### DESCRIPTION OF THE TASK
Copy the data verbatim and leave out every picture.

### DATA SUPPLIED
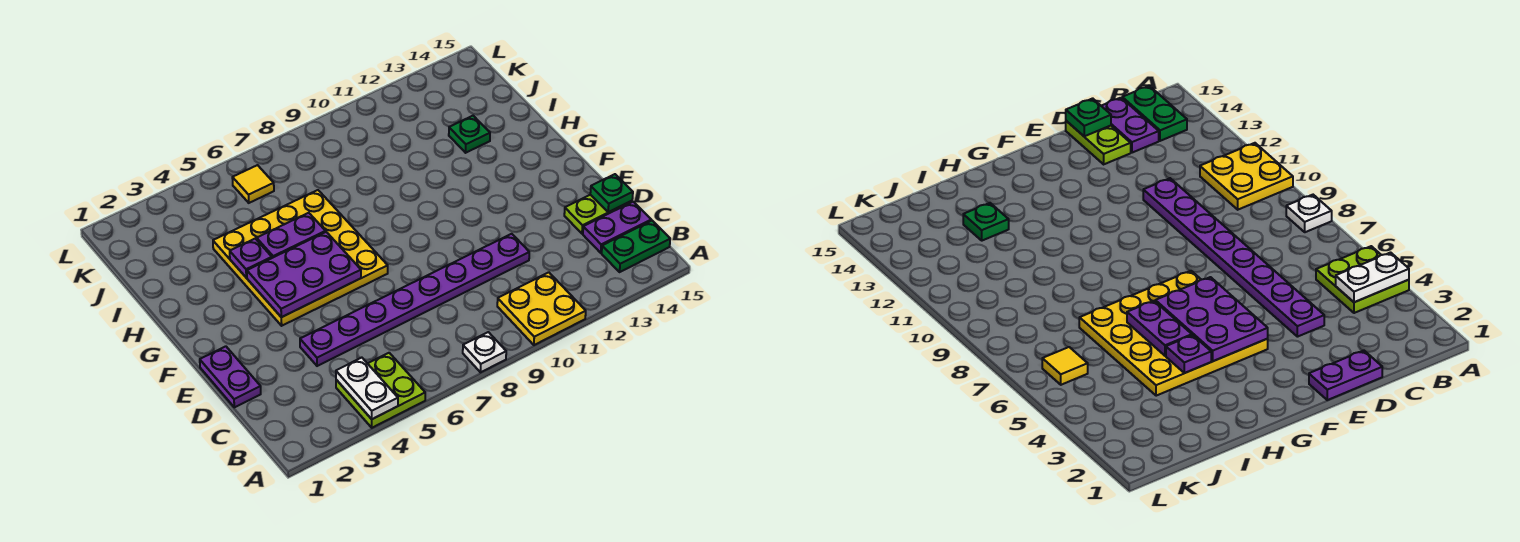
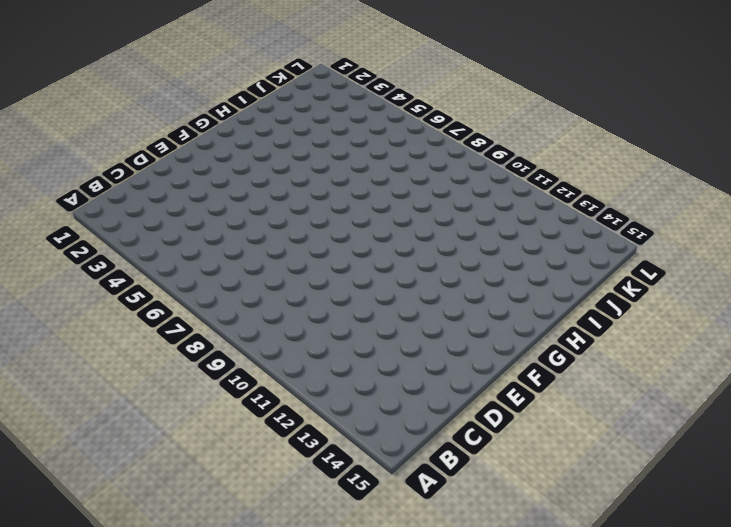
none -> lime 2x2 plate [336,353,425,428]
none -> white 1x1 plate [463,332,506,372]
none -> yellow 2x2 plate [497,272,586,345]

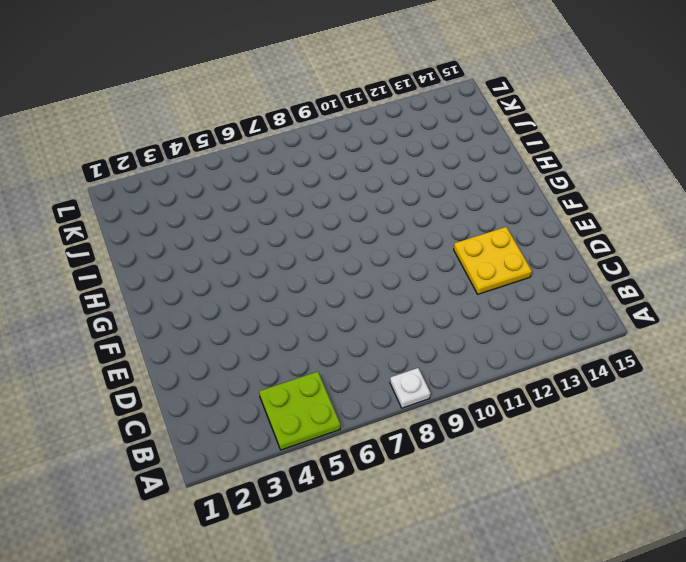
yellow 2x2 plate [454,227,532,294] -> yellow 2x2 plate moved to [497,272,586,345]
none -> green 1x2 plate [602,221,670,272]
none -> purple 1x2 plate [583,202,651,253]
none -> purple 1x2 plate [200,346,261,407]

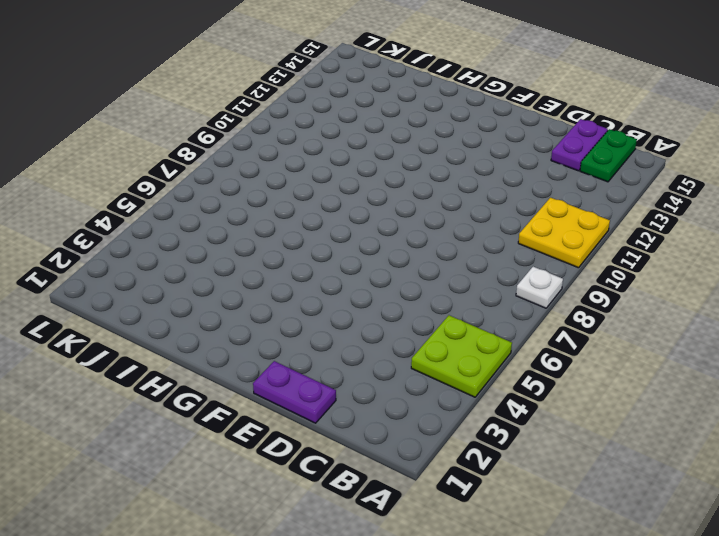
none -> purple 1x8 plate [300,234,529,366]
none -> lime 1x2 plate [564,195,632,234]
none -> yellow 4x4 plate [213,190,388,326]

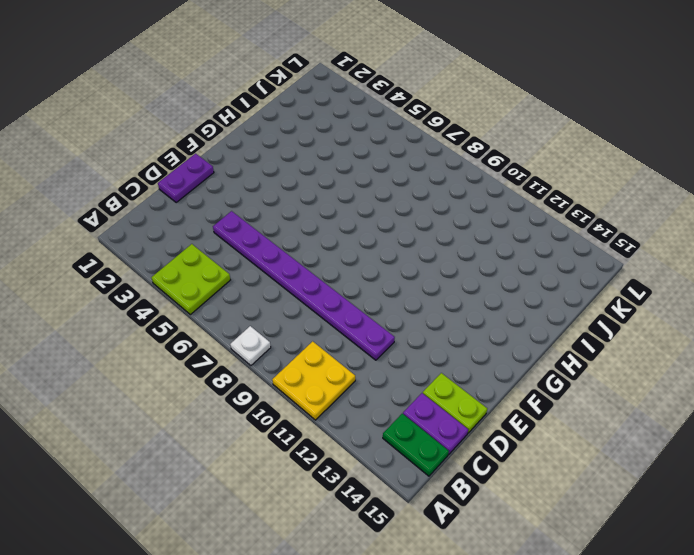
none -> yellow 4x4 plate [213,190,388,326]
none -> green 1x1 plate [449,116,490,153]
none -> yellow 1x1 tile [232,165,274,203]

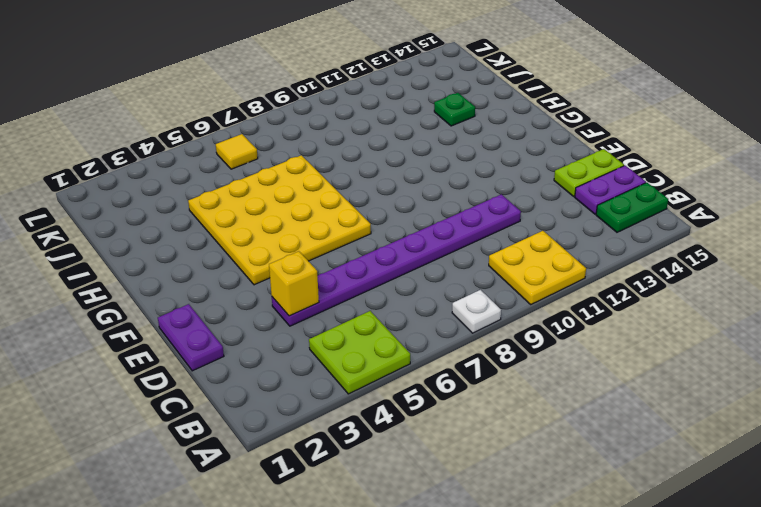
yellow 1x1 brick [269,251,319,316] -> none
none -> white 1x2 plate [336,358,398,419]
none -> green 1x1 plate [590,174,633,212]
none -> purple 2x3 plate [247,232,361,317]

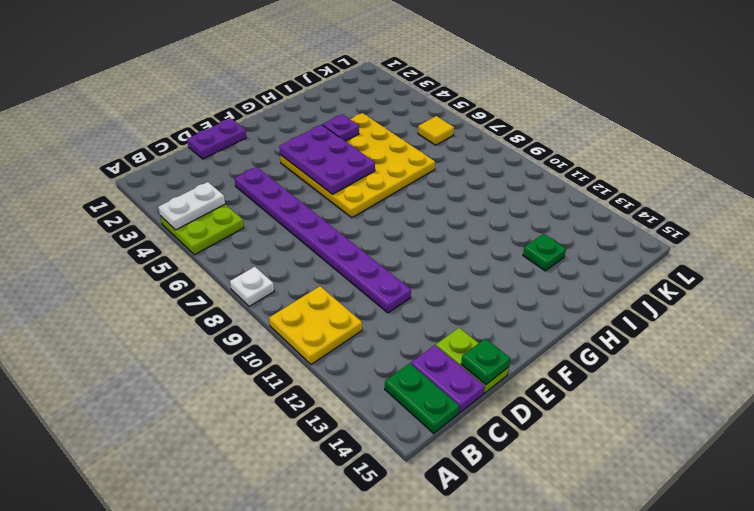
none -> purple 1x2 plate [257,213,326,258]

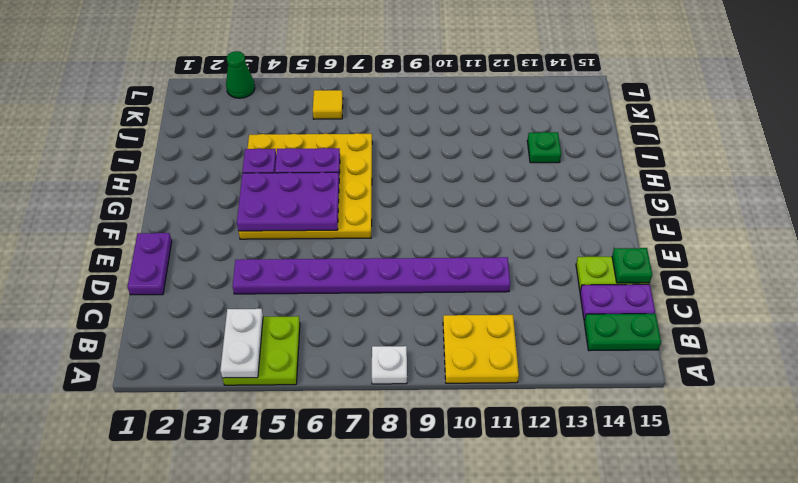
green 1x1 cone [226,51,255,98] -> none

### EXERCISE RESULT
none -> lime 2x2 plate [336,353,425,428]
none -> white 1x1 plate [463,332,506,372]
none -> yellow 2x2 plate [497,272,586,345]

yellow 2x2 plate [454,227,532,294] -> yellow 2x2 plate moved to [497,272,586,345]
none -> green 1x2 plate [602,221,670,272]
none -> purple 1x2 plate [583,202,651,253]
none -> purple 1x2 plate [200,346,261,407]

none -> purple 1x8 plate [300,234,529,366]
none -> lime 1x2 plate [564,195,632,234]
none -> yellow 4x4 plate [213,190,388,326]

none -> yellow 4x4 plate [213,190,388,326]
none -> green 1x1 plate [449,116,490,153]
none -> yellow 1x1 tile [232,165,274,203]

yellow 1x1 brick [269,251,319,316] -> none
none -> white 1x2 plate [336,358,398,419]
none -> green 1x1 plate [590,174,633,212]
none -> purple 2x3 plate [247,232,361,317]

none -> purple 1x2 plate [257,213,326,258]

green 1x1 cone [226,51,255,98] -> none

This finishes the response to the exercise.